- Exercise inputs:
- - - -

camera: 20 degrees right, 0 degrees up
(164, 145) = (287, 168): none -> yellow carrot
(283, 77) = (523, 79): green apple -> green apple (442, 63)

- - - -

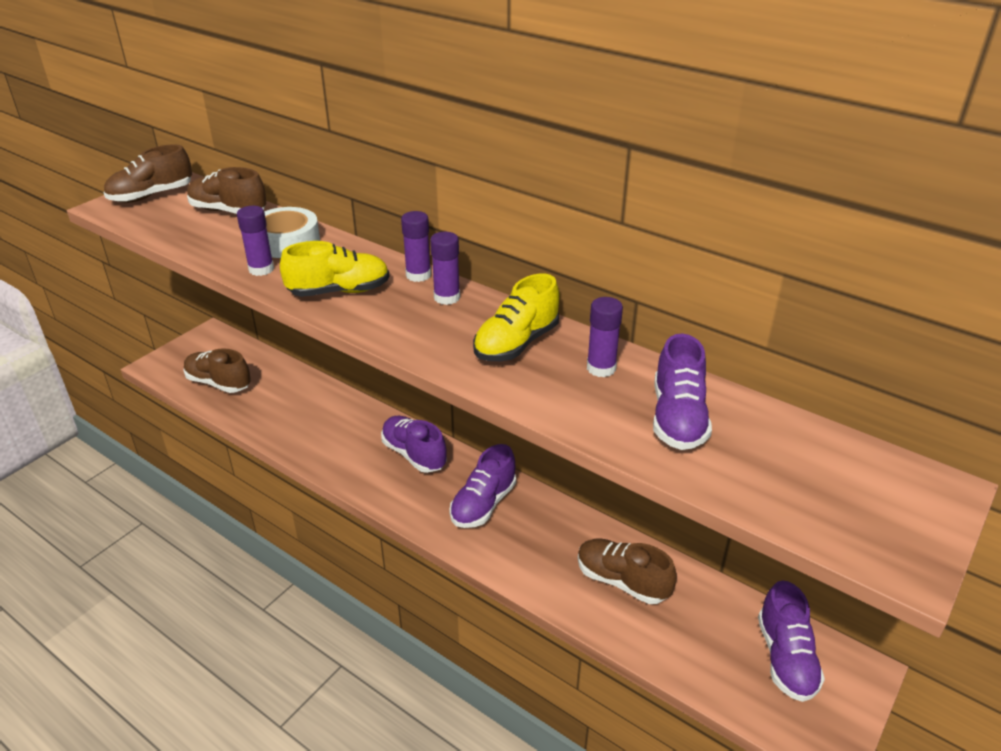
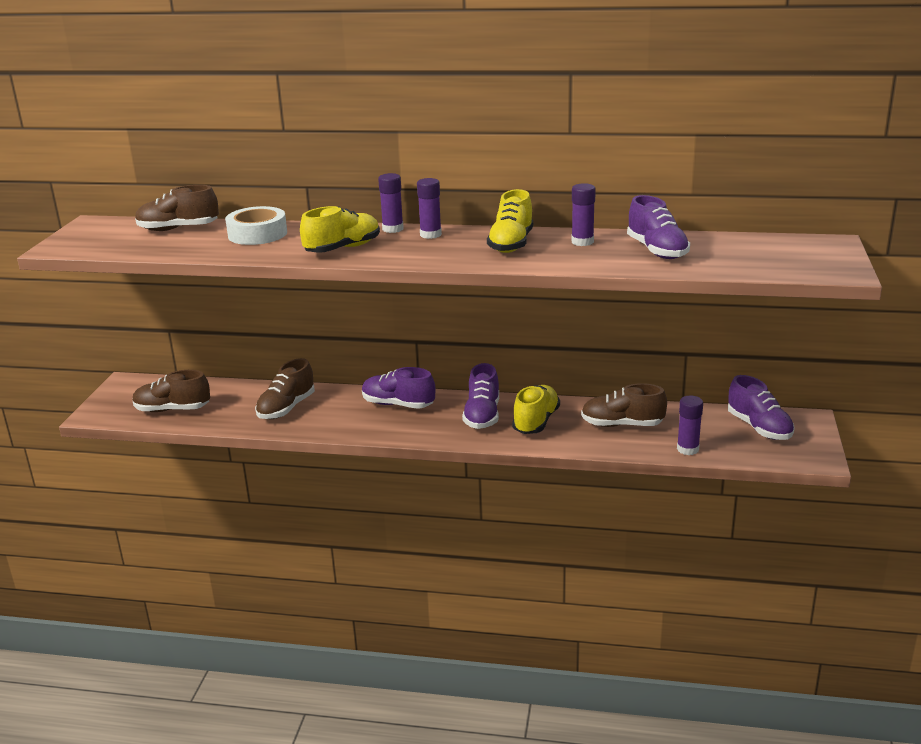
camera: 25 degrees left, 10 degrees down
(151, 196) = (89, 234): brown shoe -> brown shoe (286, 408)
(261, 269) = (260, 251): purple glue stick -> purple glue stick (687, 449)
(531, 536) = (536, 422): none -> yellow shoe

- - - -

- Problem to solve:
Wherever the string "yellow" appears in a line of the records above, copy that line.

- Result:
(164, 145) = (287, 168): none -> yellow carrot
(531, 536) = (536, 422): none -> yellow shoe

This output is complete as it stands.